**Work item:** Below are the records; reproduce all of them exactly but without any images.

**Dataset excerpts:**
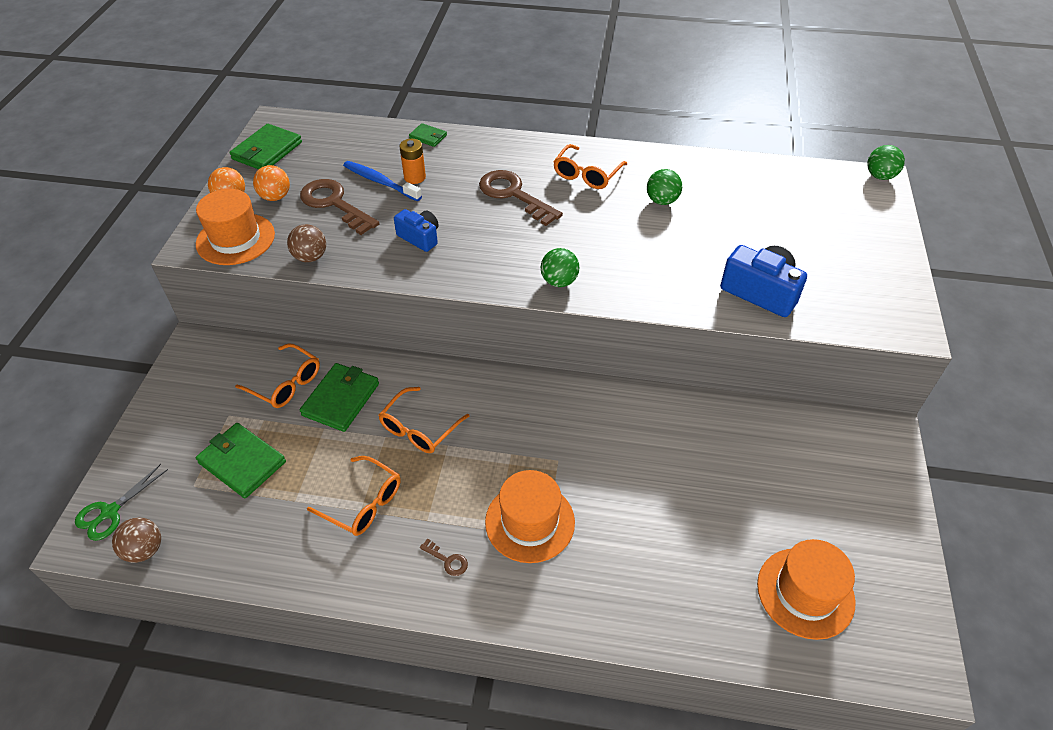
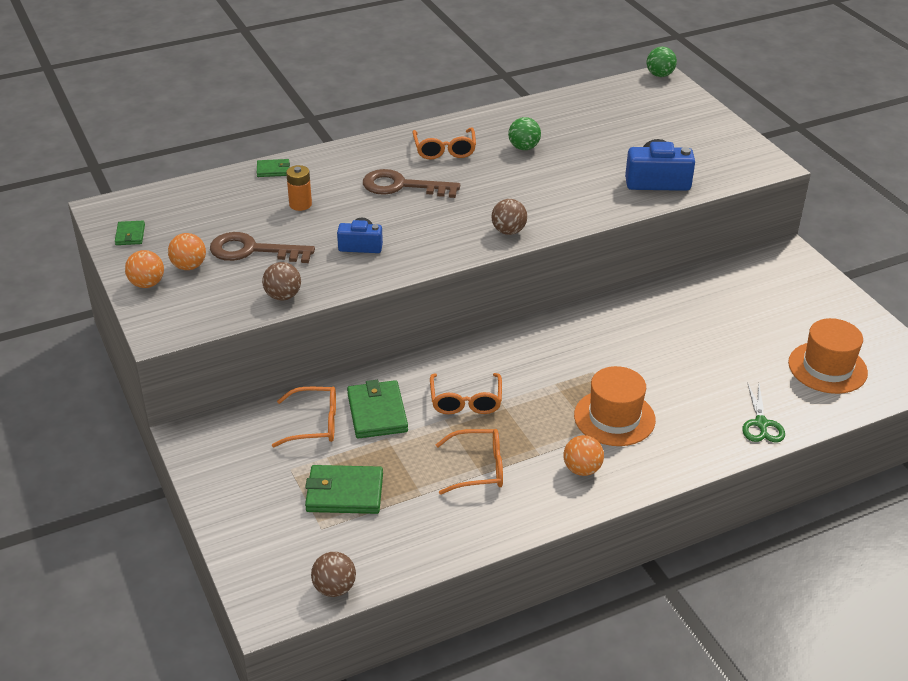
camera: 35 degrees left, 10 degrees down
(110, 512) = (269, 582): green scissors -> green scissors (761, 424)
(235, 239) = (194, 311): orange hat -> none
(267, 151) = (130, 235): green wallet -> green wallet, size x0.54
(380, 182) = (273, 219): blue toothbrush -> none
(447, 560) = (582, 469): brown key -> orange ball
(559, 281) = (508, 231): green ball -> brown ball

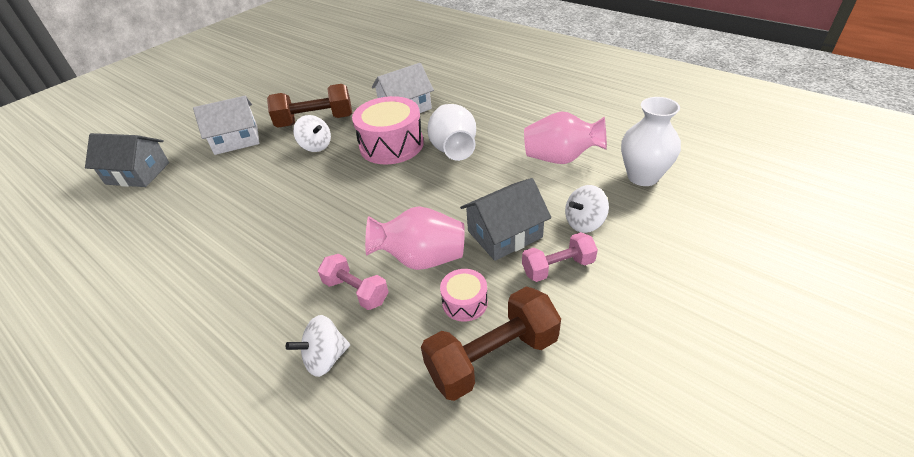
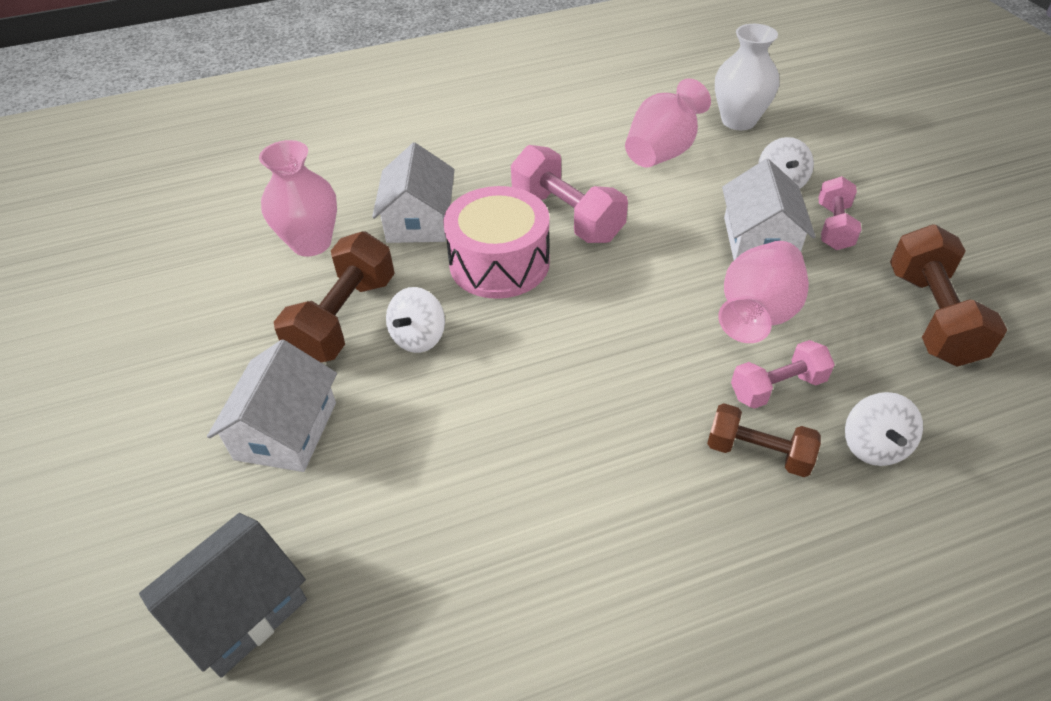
camera: 60 degrees left, 5 degrees up
(292, 300) = (758, 453): none -> brown dumbbell
(316, 146) = (419, 337): white spinning top -> white spinning top turned 135 degrees clockwise
(362, 90) = (311, 243): none -> pink vase
(453, 149) = (567, 216): white vase -> pink dumbbell
(465, 302) = (846, 307): pink drum -> none
(505, 234) = (759, 240): grey house -> white house

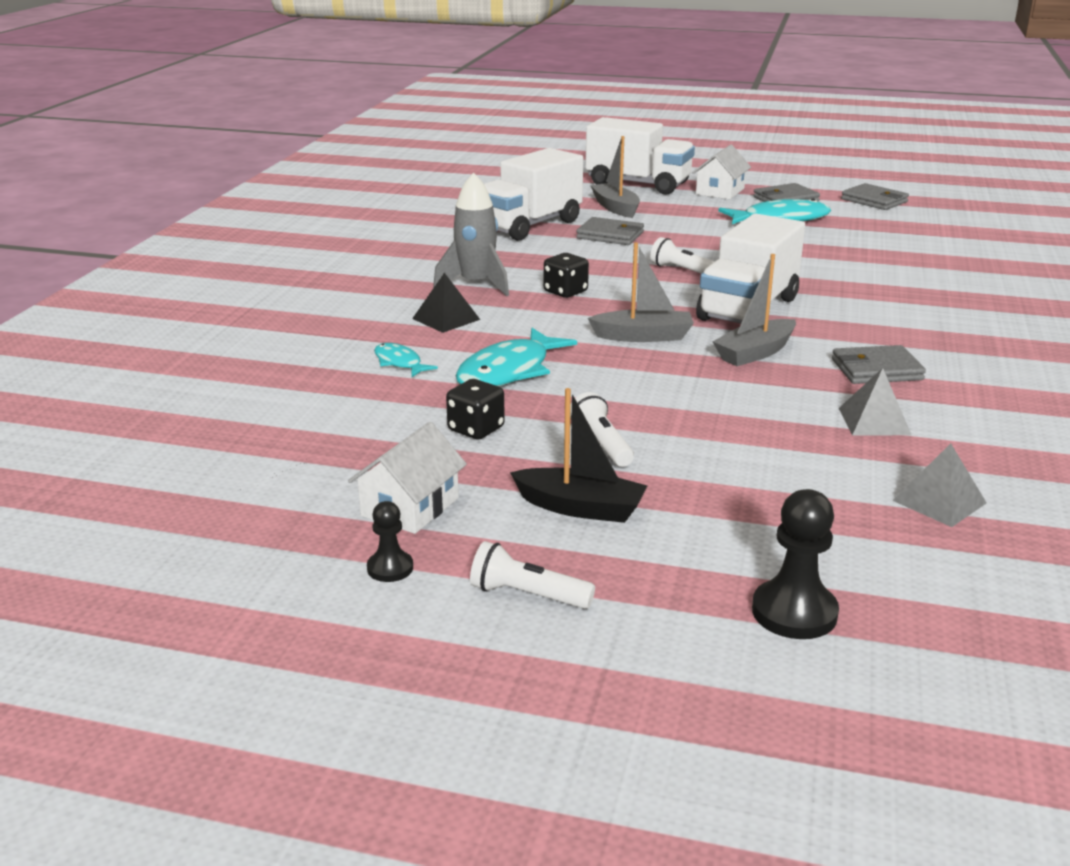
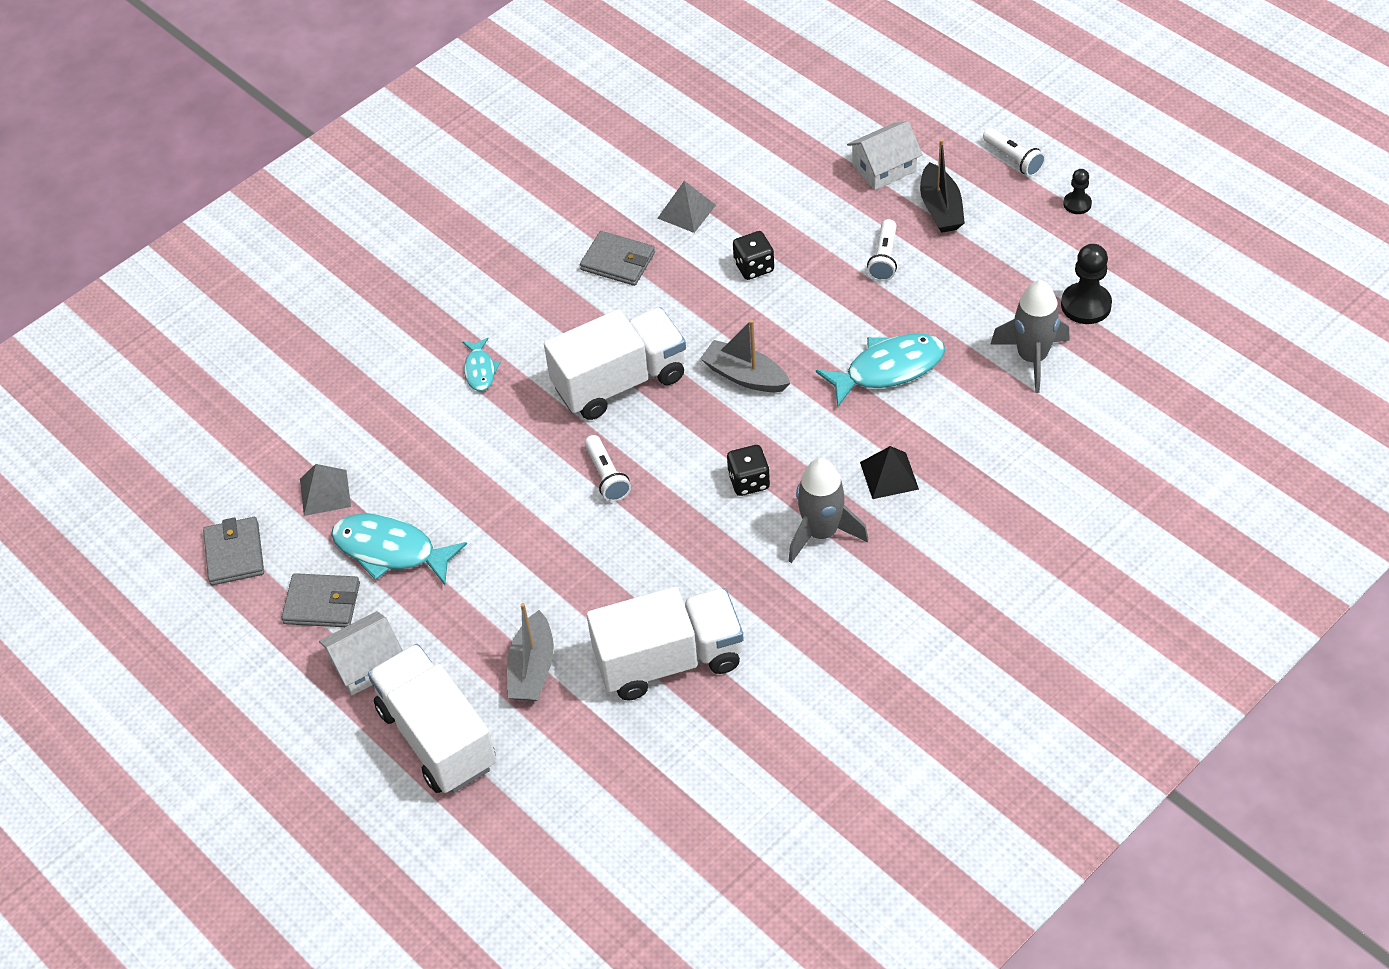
camera: 145 degrees left, 25 degrees up
(358, 414) = (1032, 358): none -> grey rocket
(399, 363) = (967, 417): turquoise fish -> turquoise fish (480, 370)
(410, 507) = (1042, 248): white house -> white house (884, 168)
(476, 429) = (957, 307): black dice -> black dice (754, 267)
(580, 508) = (940, 208): black boat -> black boat turned 150 degrees counterclockwise
(610, 235) = (604, 591): grey wallet -> none
(755, 353) = (681, 317): grey boat -> none
(794, 612) = (888, 101): black pawn -> black pawn (1086, 305)
(939, 501) = (732, 136): grey pyramid -> grey pyramid (325, 492)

**Response to the exercise:**
camera: 35 degrees left, 10 degrees down
(110, 512) = (269, 582): green scissors -> green scissors (761, 424)
(235, 239) = (194, 311): orange hat -> none
(267, 151) = (130, 235): green wallet -> green wallet, size x0.54
(380, 182) = (273, 219): blue toothbrush -> none
(447, 560) = (582, 469): brown key -> orange ball
(559, 281) = (508, 231): green ball -> brown ball

camera: 60 degrees left, 5 degrees up
(292, 300) = (758, 453): none -> brown dumbbell
(316, 146) = (419, 337): white spinning top -> white spinning top turned 135 degrees clockwise
(362, 90) = (311, 243): none -> pink vase
(453, 149) = (567, 216): white vase -> pink dumbbell
(465, 302) = (846, 307): pink drum -> none
(505, 234) = (759, 240): grey house -> white house

camera: 145 degrees left, 25 degrees up
(358, 414) = (1032, 358): none -> grey rocket
(399, 363) = (967, 417): turquoise fish -> turquoise fish (480, 370)
(410, 507) = (1042, 248): white house -> white house (884, 168)
(476, 429) = (957, 307): black dice -> black dice (754, 267)
(580, 508) = (940, 208): black boat -> black boat turned 150 degrees counterclockwise
(610, 235) = (604, 591): grey wallet -> none
(755, 353) = (681, 317): grey boat -> none
(794, 612) = (888, 101): black pawn -> black pawn (1086, 305)
(939, 501) = (732, 136): grey pyramid -> grey pyramid (325, 492)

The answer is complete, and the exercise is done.